- [Brief]: Beginning at the line with "(430, 151) = (422, 215): none -> yellow star", please repeat each line exactly through the end of the records below, including that first line and the last, but no pictures.

- [The data]:
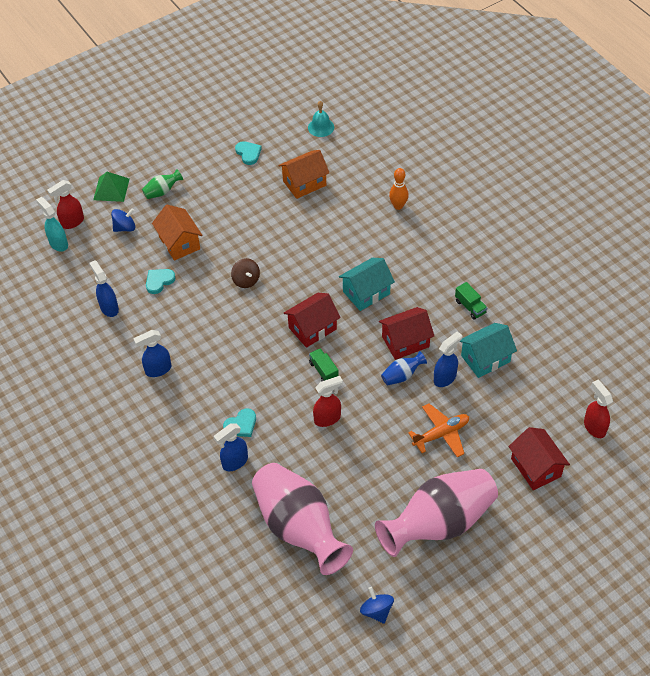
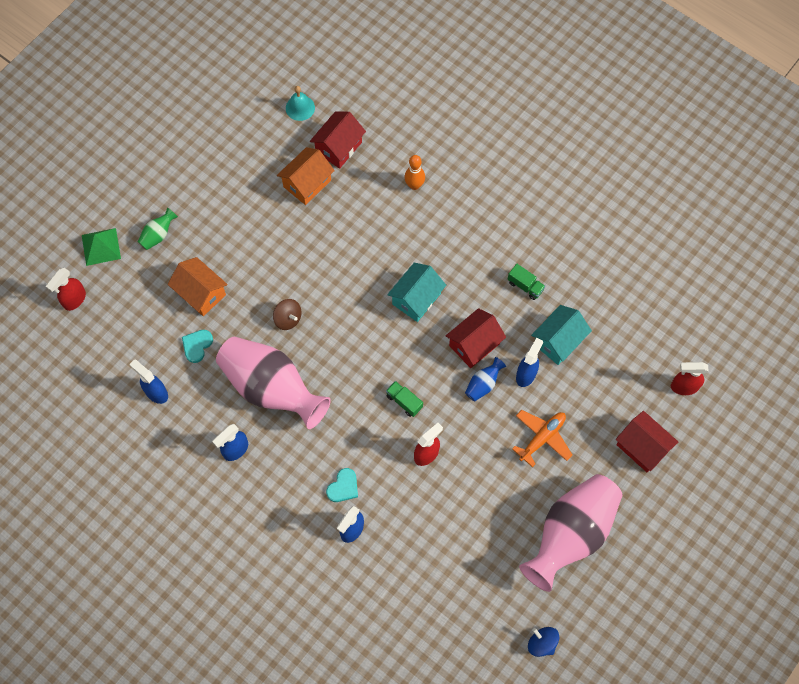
camera: 20 degrees left, 15 degrees up
(58, 243) = (70, 330): turquoise spray bottle -> none
(125, 227) = (135, 290): blue spinning top -> none
(248, 153) = (234, 161): turquoise heart -> none
(299, 528) = (439, 581): pink vase -> pink vase (271, 388)
(312, 328) = (376, 356): red house -> red house (338, 147)
(594, 427) = (683, 387): red spray bottle -> red spray bottle turned 45 degrees counterclockwise

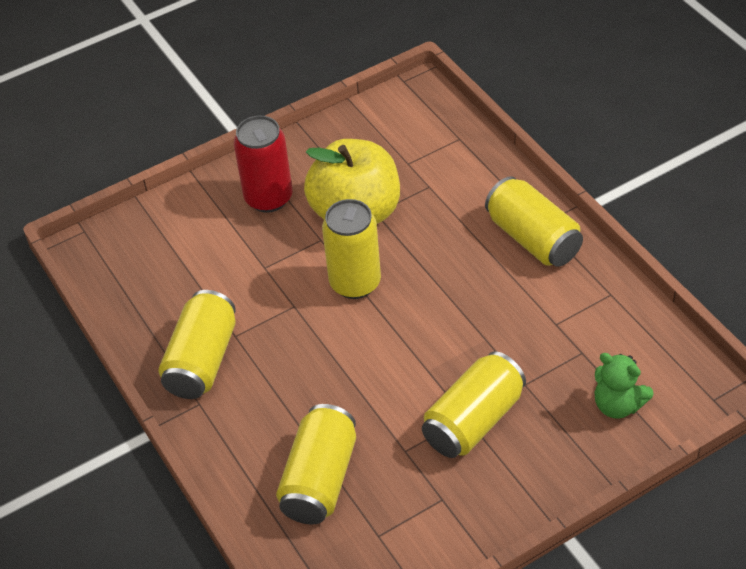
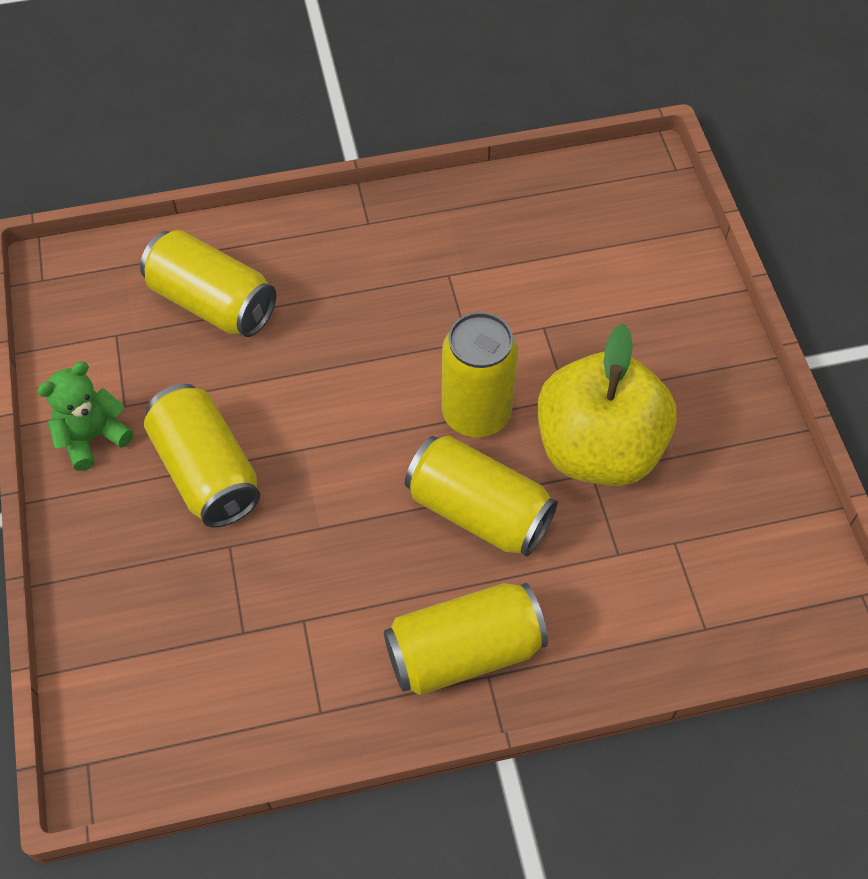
camera: 105 degrees right, 10 degrees up
(202, 360) = (426, 237): yellow can -> yellow can (479, 511)
(268, 198) = (664, 360): red can -> none
(617, 405) = (142, 639): green teddy bear -> green teddy bear (92, 437)

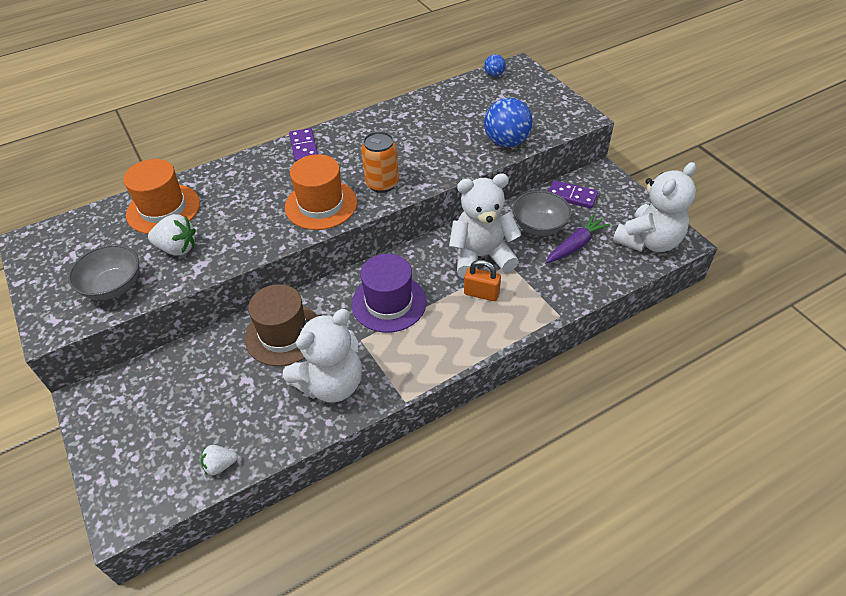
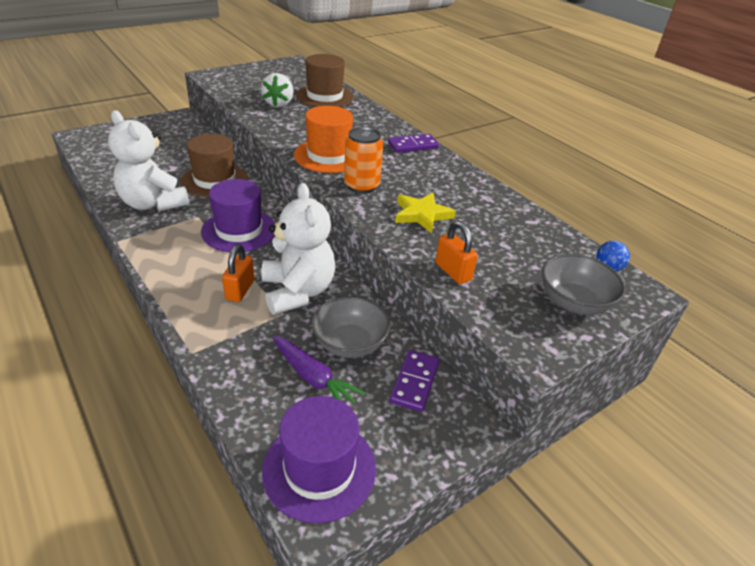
camera: 80 degrees right, 10 degrees down
(113, 286) = (243, 88): grey bowl -> grey bowl (573, 302)
(163, 209) = (324, 96): orange hat -> brown hat
(220, 465) = (99, 163): white strawberry -> none
(430, 151) = (422, 215): none -> yellow star
(506, 142) = (453, 272): blue ball -> orange padlock
(648, 241) = (319, 469): white teddy bear -> purple hat

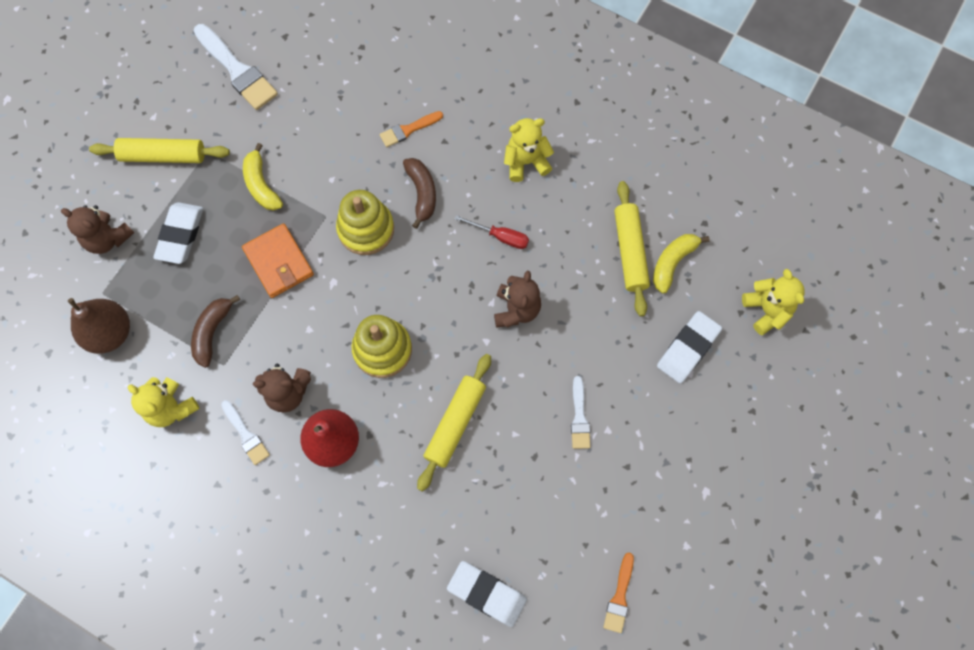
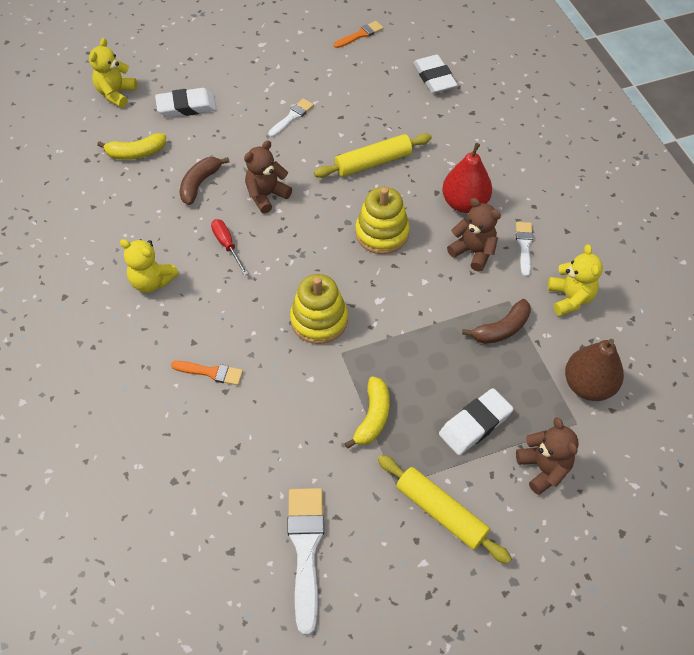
camera: 140 degrees left, 15 degrees down
(278, 262) = (409, 344): orange wallet -> none
(422, 193) = (251, 315): brown banana -> brown banana (199, 184)
(630, 251) = (154, 177): yellow rolling pin -> none

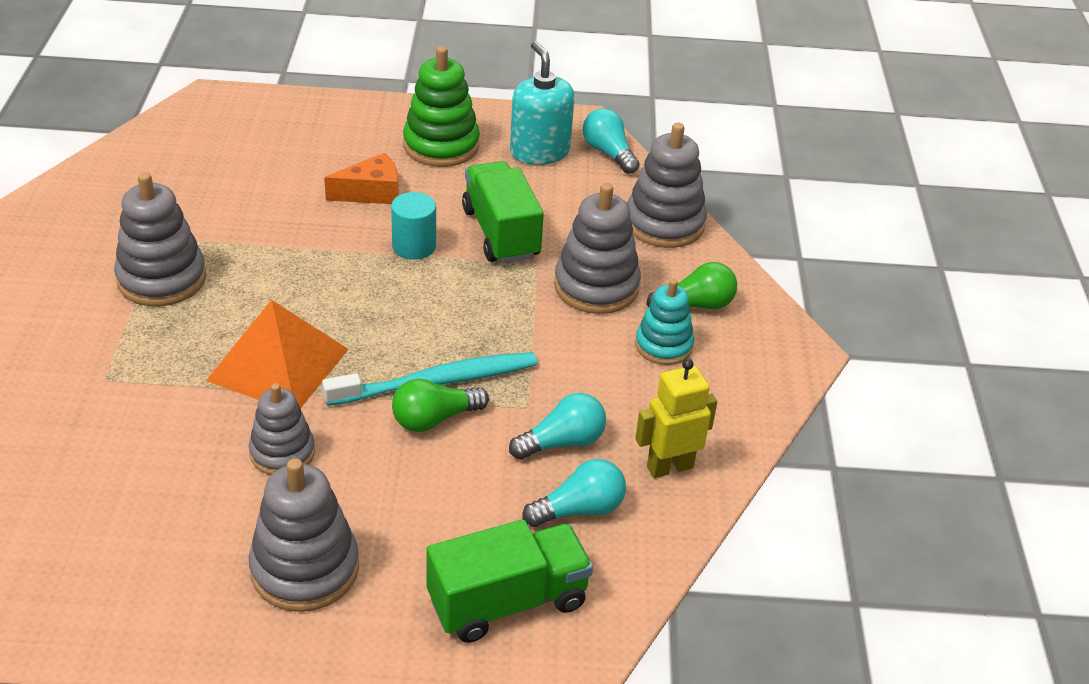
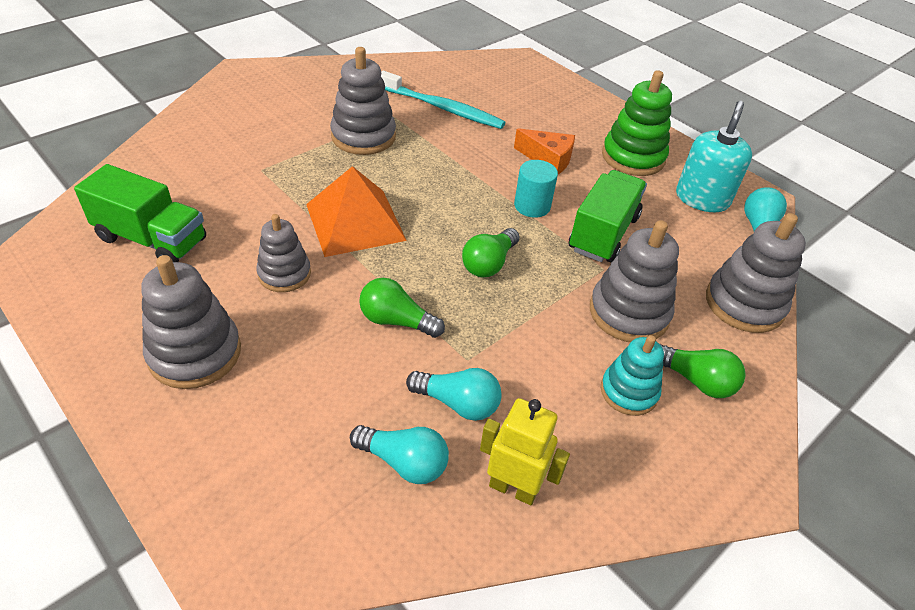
camera: 45 degrees right, 5 degrees up
(437, 381) = (432, 298): turquoise toothbrush -> turquoise toothbrush (443, 108)
(444, 321) = (489, 263): none -> green light bulb
(507, 602) = (268, 485): green truck -> green truck (152, 239)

- [Solution to the exercise]:
(430, 151) = (422, 215): none -> yellow star
(506, 142) = (453, 272): blue ball -> orange padlock
(648, 241) = (319, 469): white teddy bear -> purple hat

camera: 140 degrees left, 15 degrees down
(278, 262) = (409, 344): orange wallet -> none
(422, 193) = (251, 315): brown banana -> brown banana (199, 184)
(630, 251) = (154, 177): yellow rolling pin -> none

camera: 45 degrees right, 5 degrees up
(437, 381) = (432, 298): turquoise toothbrush -> turquoise toothbrush (443, 108)
(444, 321) = (489, 263): none -> green light bulb
(507, 602) = (268, 485): green truck -> green truck (152, 239)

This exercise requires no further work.